:: WRITTEN TASK ::
Which lines in the entries below contain the string "kern"? Return each of those lines in full.

:: RECORDS PROVIDED ::
++++++++++++++++++++

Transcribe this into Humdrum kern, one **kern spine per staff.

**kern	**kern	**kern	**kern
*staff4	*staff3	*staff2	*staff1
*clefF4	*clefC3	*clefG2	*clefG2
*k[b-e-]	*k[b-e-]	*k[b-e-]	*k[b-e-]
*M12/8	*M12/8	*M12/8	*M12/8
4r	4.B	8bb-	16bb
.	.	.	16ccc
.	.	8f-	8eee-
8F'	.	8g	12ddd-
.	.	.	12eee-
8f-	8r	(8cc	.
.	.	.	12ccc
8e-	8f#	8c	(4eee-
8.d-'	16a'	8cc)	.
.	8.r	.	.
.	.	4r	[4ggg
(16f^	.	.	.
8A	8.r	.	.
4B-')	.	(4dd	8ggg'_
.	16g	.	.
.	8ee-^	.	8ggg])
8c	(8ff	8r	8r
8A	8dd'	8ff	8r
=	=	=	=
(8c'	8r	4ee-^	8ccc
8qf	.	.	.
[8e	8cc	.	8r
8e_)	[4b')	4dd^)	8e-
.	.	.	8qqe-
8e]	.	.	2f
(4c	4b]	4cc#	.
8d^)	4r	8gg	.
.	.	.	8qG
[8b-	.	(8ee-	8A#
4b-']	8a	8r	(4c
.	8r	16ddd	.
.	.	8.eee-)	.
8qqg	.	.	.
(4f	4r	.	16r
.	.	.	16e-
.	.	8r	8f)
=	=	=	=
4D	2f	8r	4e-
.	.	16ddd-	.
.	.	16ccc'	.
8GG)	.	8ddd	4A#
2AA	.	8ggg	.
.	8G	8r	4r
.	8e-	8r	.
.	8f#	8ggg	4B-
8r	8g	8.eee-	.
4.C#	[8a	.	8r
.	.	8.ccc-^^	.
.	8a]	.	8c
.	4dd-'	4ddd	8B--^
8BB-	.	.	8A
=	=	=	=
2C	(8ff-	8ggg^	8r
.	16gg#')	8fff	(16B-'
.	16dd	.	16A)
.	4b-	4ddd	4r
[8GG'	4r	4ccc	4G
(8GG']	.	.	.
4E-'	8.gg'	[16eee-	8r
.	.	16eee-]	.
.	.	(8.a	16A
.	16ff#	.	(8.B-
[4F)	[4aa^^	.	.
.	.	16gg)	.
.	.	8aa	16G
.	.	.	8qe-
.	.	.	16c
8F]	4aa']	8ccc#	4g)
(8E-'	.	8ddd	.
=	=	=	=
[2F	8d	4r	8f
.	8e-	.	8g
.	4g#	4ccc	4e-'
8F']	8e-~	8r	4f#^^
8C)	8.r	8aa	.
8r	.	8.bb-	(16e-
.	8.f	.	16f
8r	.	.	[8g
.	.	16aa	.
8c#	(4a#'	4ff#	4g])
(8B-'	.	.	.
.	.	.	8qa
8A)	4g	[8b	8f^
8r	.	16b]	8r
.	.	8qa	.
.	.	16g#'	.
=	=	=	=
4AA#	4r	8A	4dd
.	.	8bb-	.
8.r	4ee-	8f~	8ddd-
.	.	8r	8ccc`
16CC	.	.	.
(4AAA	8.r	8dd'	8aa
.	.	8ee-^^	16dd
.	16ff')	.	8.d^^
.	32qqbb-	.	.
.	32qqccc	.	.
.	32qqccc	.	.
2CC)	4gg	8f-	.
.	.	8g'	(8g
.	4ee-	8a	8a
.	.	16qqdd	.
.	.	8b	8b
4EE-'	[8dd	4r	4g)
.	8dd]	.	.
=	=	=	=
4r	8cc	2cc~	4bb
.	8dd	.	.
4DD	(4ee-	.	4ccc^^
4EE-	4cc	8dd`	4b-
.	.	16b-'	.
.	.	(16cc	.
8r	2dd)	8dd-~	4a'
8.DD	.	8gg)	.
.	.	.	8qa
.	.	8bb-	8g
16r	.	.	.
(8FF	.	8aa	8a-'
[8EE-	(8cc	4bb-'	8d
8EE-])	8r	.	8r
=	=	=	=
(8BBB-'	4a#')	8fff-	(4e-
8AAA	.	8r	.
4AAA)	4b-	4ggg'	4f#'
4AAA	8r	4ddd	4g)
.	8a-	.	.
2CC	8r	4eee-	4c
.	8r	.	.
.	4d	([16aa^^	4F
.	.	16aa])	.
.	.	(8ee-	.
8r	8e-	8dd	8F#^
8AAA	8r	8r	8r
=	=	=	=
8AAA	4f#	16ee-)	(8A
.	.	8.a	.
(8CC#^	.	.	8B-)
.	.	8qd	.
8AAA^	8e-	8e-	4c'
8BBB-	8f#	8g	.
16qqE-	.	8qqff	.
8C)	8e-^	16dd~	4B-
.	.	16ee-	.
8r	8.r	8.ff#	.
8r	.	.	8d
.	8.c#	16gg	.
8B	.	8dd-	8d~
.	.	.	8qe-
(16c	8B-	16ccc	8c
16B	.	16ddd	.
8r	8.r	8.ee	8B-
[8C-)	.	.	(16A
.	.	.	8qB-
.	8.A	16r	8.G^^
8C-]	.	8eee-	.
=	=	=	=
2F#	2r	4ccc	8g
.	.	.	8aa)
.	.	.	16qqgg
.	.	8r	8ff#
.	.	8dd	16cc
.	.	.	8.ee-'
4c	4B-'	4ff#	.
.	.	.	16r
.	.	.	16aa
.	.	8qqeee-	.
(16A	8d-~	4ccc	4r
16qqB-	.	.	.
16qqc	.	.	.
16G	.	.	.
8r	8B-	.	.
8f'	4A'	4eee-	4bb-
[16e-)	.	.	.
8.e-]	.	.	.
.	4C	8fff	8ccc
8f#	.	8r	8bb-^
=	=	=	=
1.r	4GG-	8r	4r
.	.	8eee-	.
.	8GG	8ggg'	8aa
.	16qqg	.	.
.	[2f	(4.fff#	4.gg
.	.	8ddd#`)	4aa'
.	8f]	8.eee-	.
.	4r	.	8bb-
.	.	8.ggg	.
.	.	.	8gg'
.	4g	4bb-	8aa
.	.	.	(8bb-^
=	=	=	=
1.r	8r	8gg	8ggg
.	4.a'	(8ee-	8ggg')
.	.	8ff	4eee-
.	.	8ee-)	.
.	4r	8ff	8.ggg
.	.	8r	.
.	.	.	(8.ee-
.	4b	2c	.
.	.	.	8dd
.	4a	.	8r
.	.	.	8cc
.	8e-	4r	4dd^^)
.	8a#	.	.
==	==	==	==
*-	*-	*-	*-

++++++++++++++++++++

:: RESPONSE TO THIS TASK ::
Transcribe this into Humdrum kern, one **kern spine per staff.
**kern	**kern	**kern	**kern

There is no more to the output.